EXERCISE DESCRIPTION:
Every entry that follows should be repeated exactly; drop the images.

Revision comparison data

═══

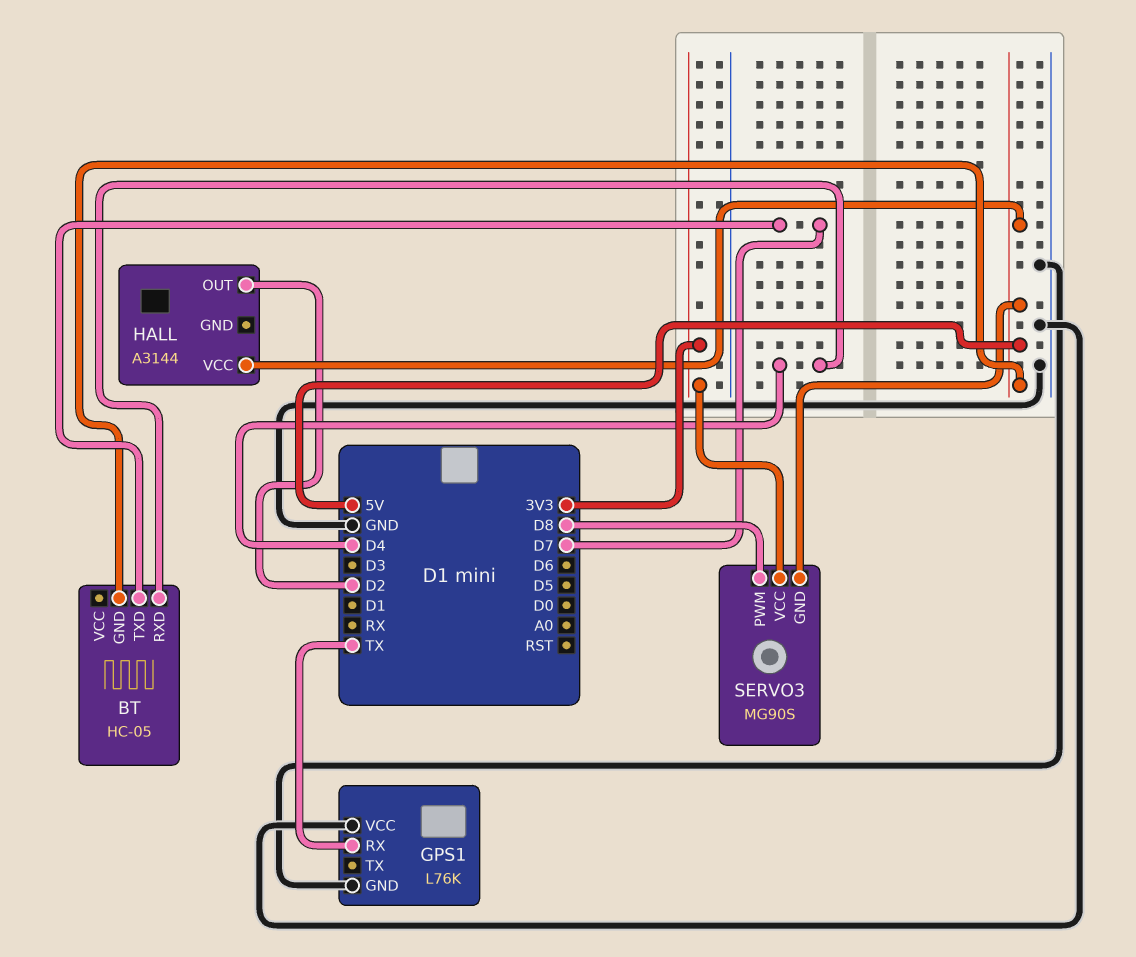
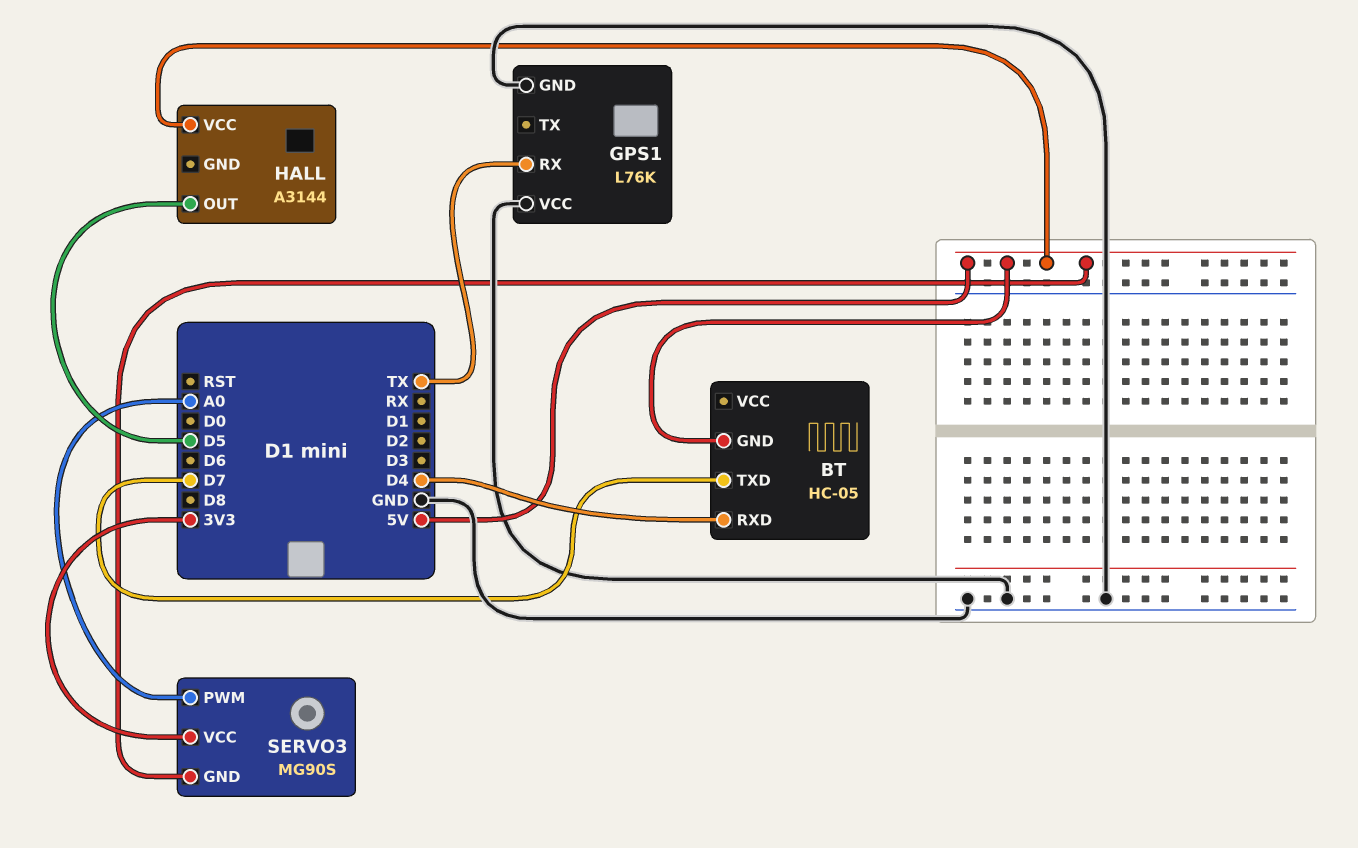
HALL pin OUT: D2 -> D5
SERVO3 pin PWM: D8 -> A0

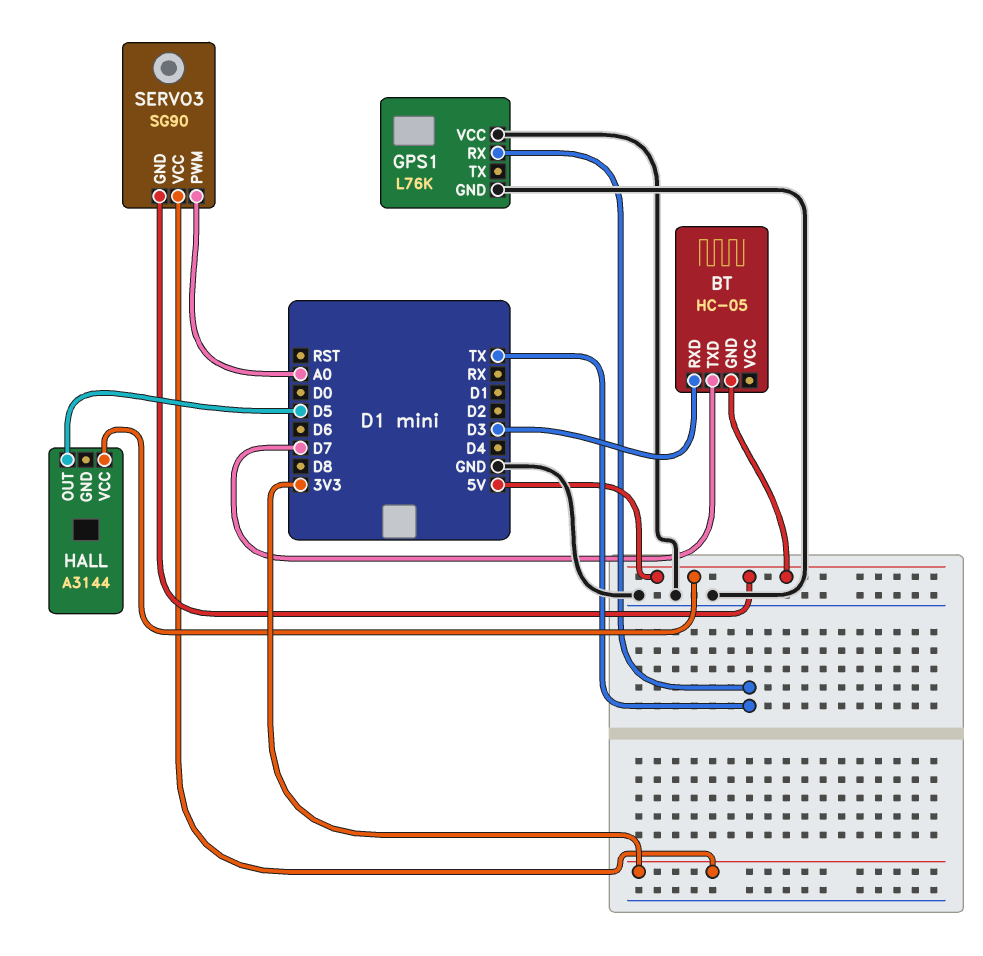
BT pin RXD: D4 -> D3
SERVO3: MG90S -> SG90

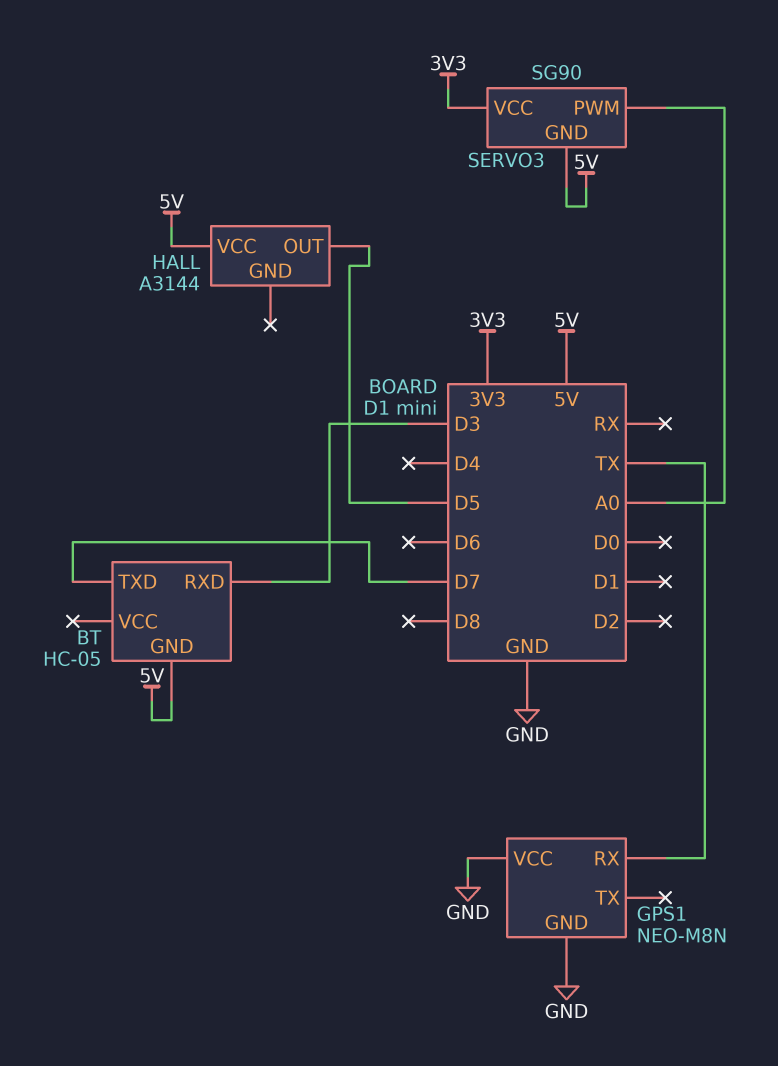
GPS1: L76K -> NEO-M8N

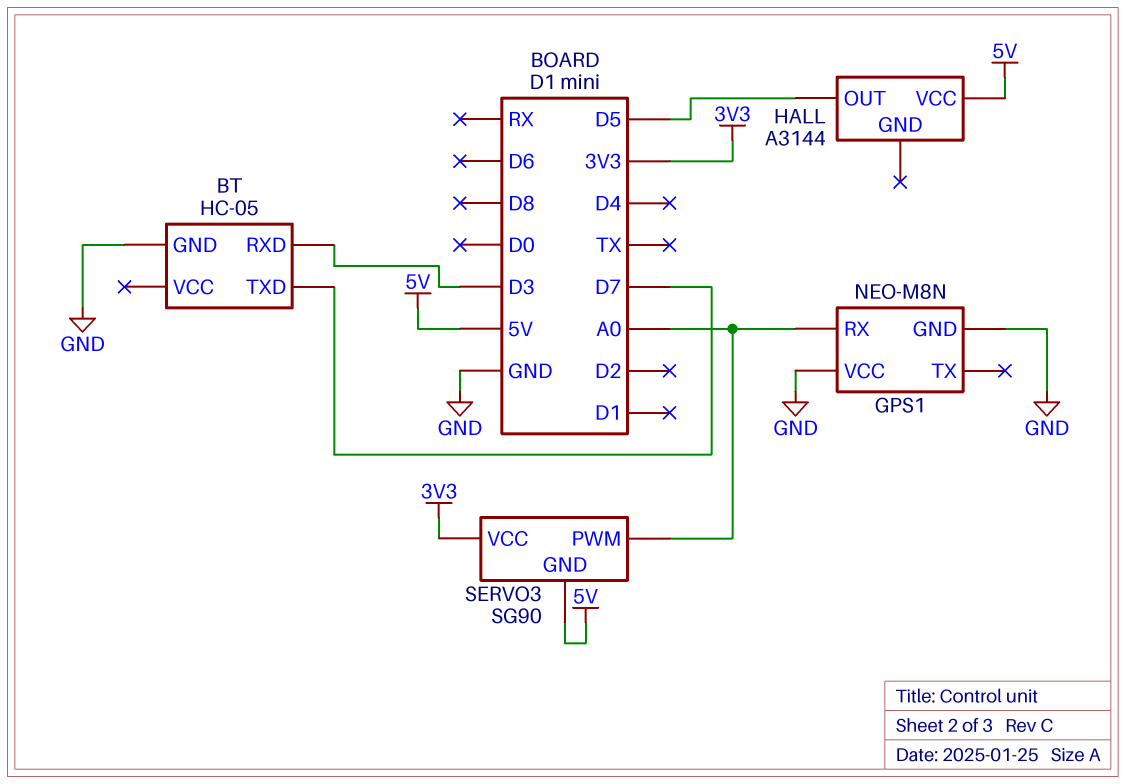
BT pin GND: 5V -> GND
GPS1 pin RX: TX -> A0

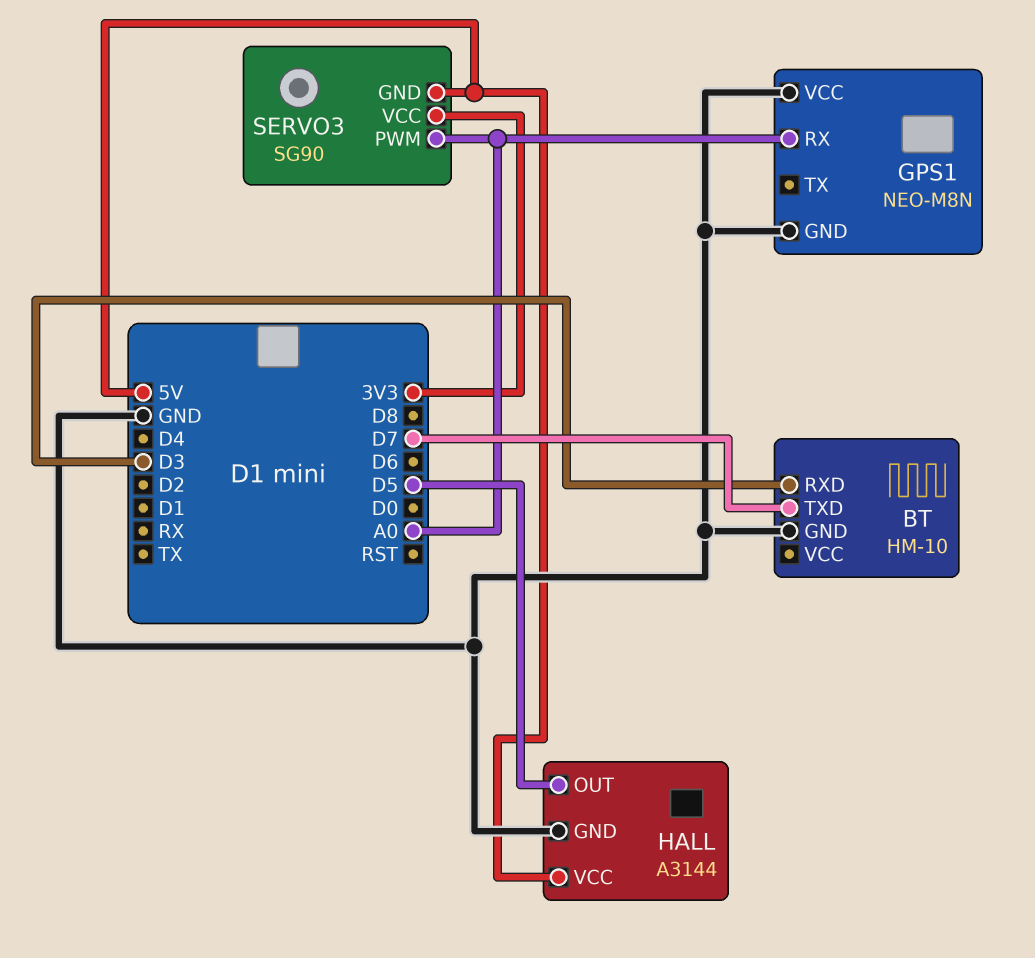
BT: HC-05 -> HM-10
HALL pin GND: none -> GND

═══

RESULT FOR THIS EXERCISE:
HALL pin OUT: D2 -> D5
SERVO3 pin PWM: D8 -> A0

BT pin RXD: D4 -> D3
SERVO3: MG90S -> SG90

GPS1: L76K -> NEO-M8N

BT pin GND: 5V -> GND
GPS1 pin RX: TX -> A0

BT: HC-05 -> HM-10
HALL pin GND: none -> GND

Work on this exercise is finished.